WHAT THE TASK REQUIRES – The answer is the data below, repeated exactly, with no pictures included.

-- DATA TO USE follows --

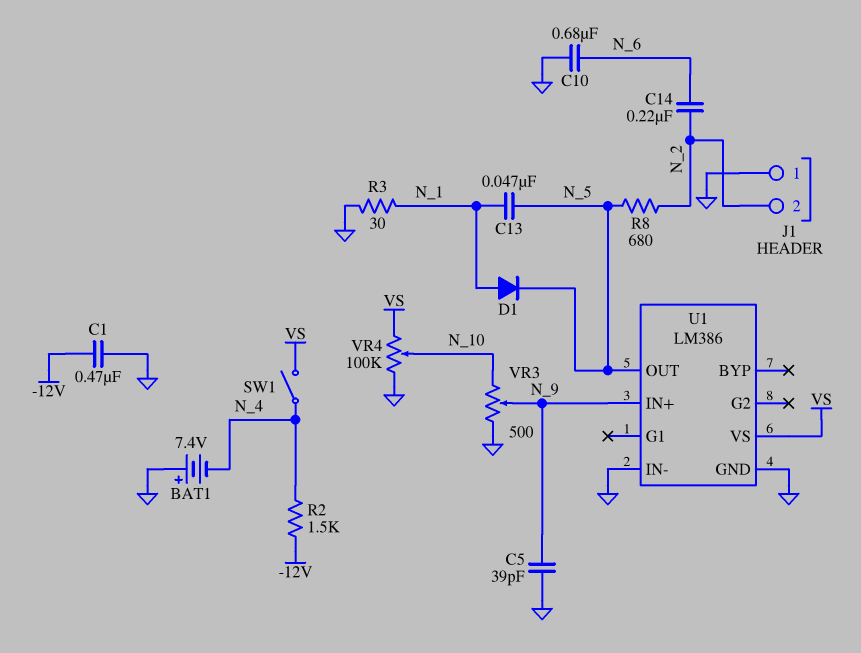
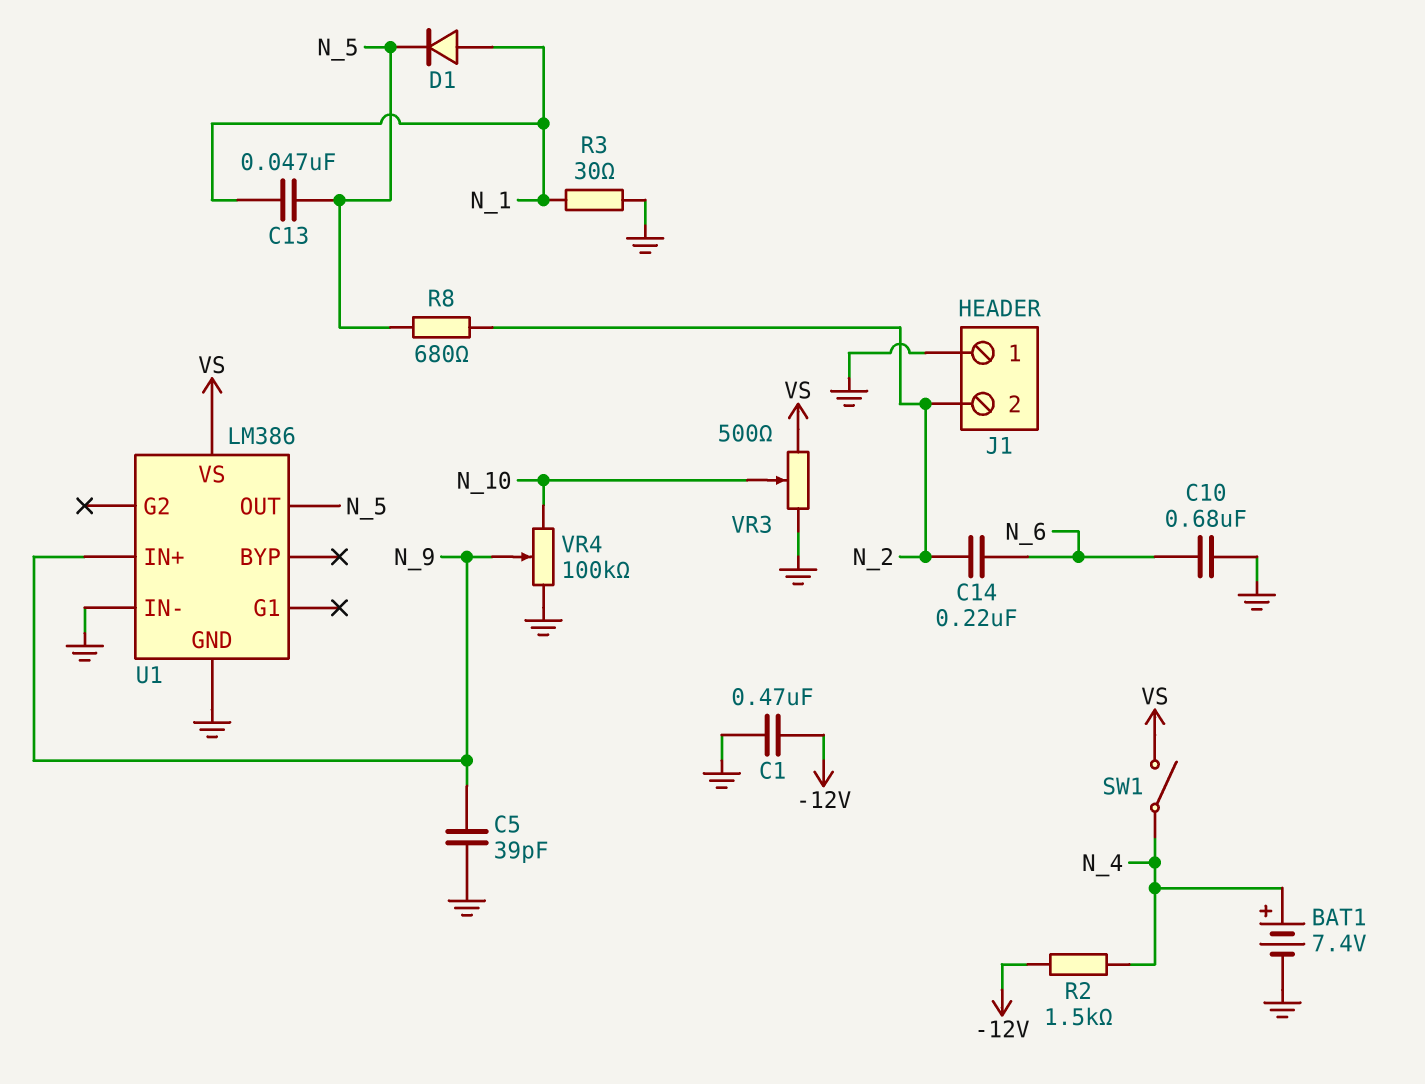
BAT1: 7.4V (plus GND, minus N_4) -> 7.4V (plus N_4, minus GND)
VR3: 500 (GND, N_10, wiper N_9) -> 500 (GND, VS, wiper N_10)
VR4: 100k (GND, VS, wiper N_10) -> 100k (GND, N_10, wiper N_9)

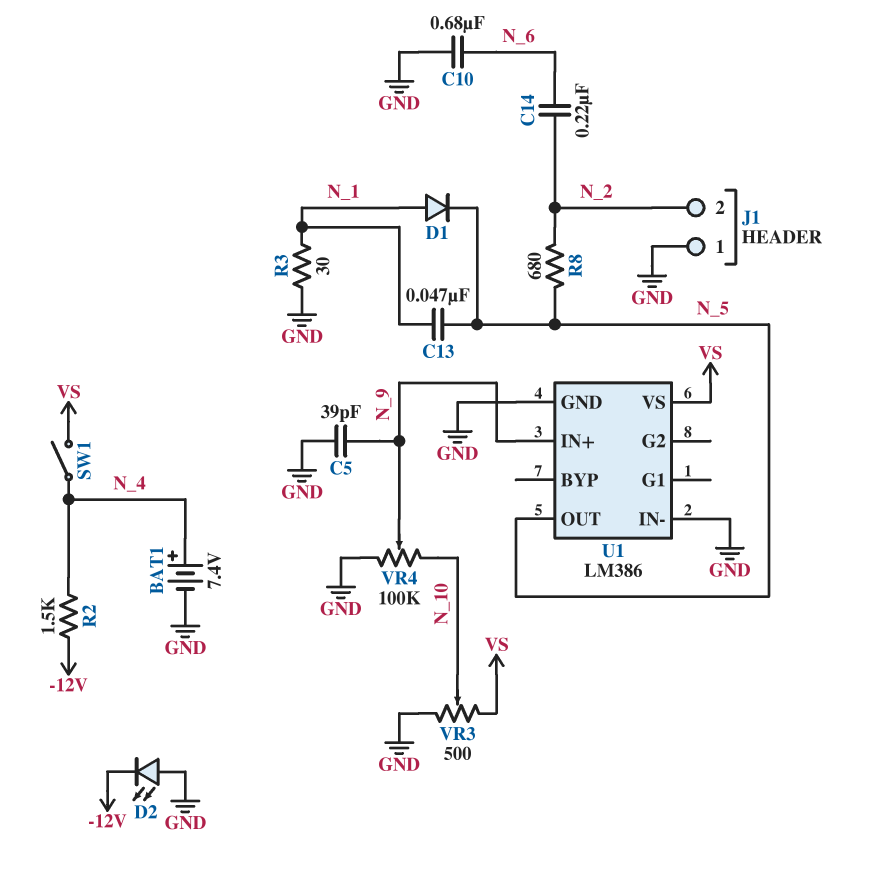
C1: 470nF (-12V, GND) -> none
D2: none -> LED (A GND, K -12V)

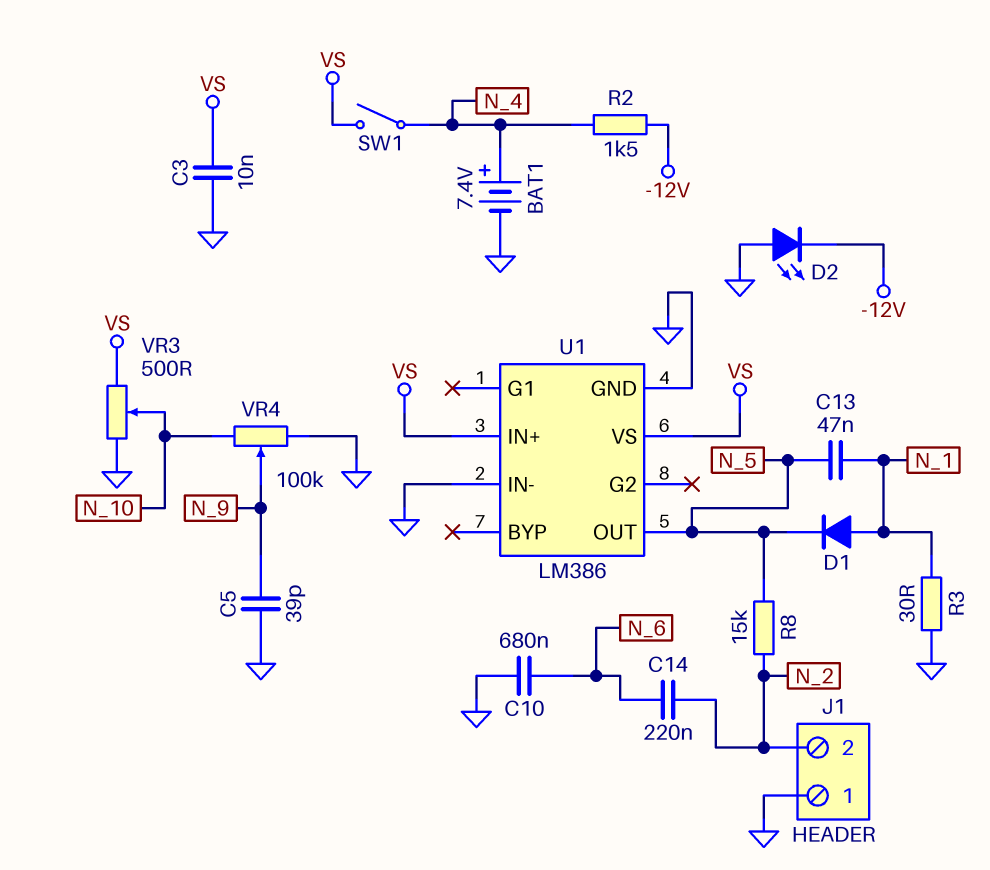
C3: none -> 10nF (GND, VS)
R8: 680 (N_2, N_5) -> 15k (N_2, N_5)
U1 pin IN+: N_9 -> VS

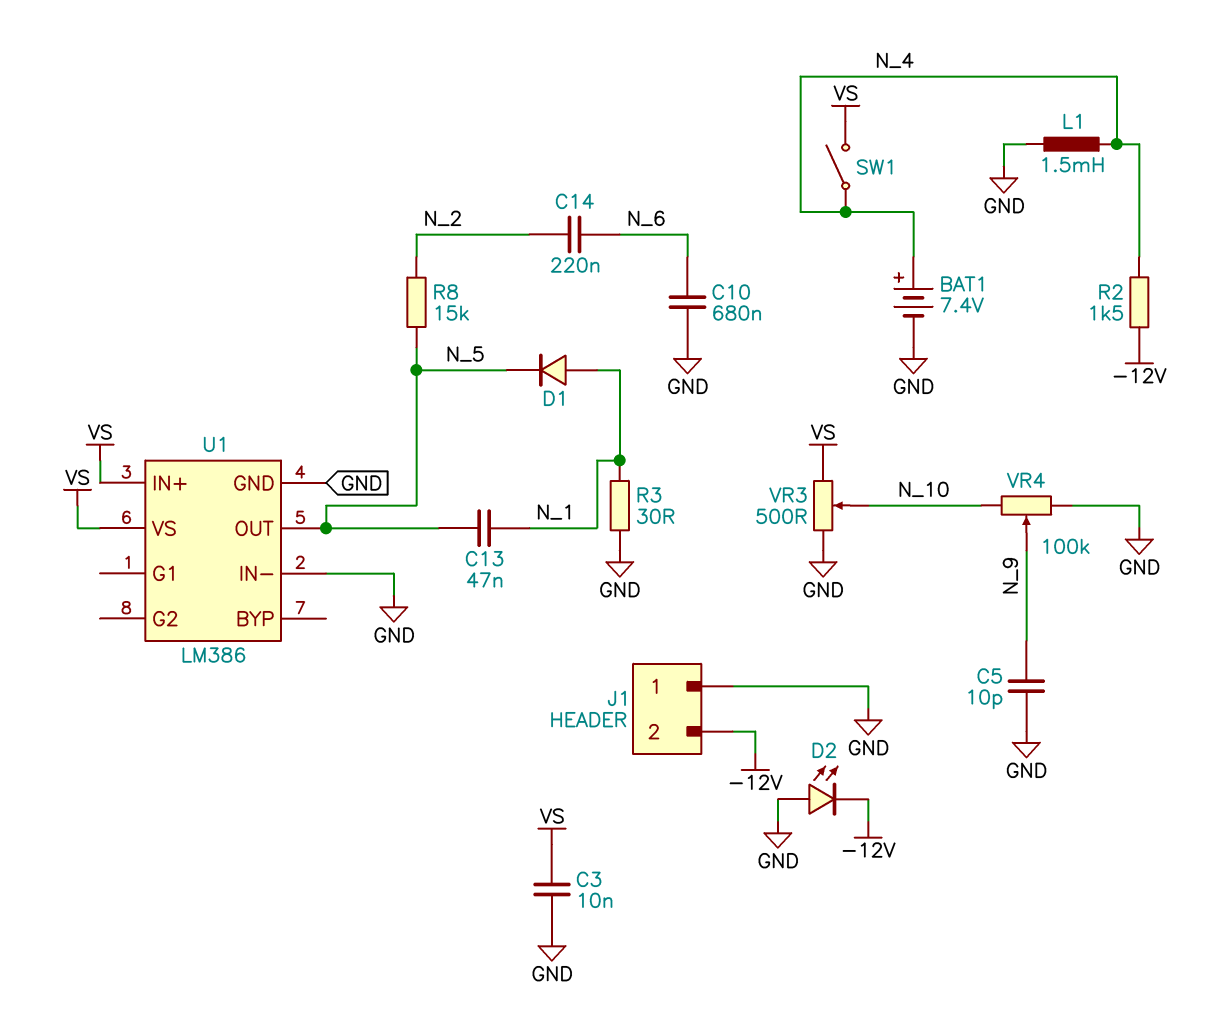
C5: 39pF (GND, N_9) -> 10pF (GND, N_9)
J1 pin 2: N_2 -> -12V
L1: none -> 1.5mH (GND, N_4)

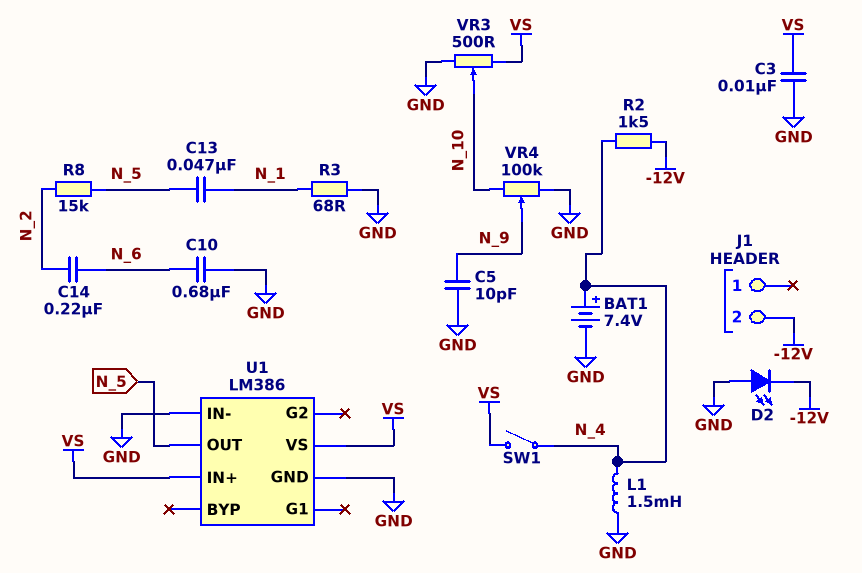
D1: diode (A N_1, K N_5) -> none
J1 pin 1: GND -> none
R3: 30 (GND, N_1) -> 68 (GND, N_1)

-- DATA TO USE concluded --

ANSWER BOX –
BAT1: 7.4V (plus GND, minus N_4) -> 7.4V (plus N_4, minus GND)
VR3: 500 (GND, N_10, wiper N_9) -> 500 (GND, VS, wiper N_10)
VR4: 100k (GND, VS, wiper N_10) -> 100k (GND, N_10, wiper N_9)

C1: 470nF (-12V, GND) -> none
D2: none -> LED (A GND, K -12V)

C3: none -> 10nF (GND, VS)
R8: 680 (N_2, N_5) -> 15k (N_2, N_5)
U1 pin IN+: N_9 -> VS

C5: 39pF (GND, N_9) -> 10pF (GND, N_9)
J1 pin 2: N_2 -> -12V
L1: none -> 1.5mH (GND, N_4)

D1: diode (A N_1, K N_5) -> none
J1 pin 1: GND -> none
R3: 30 (GND, N_1) -> 68 (GND, N_1)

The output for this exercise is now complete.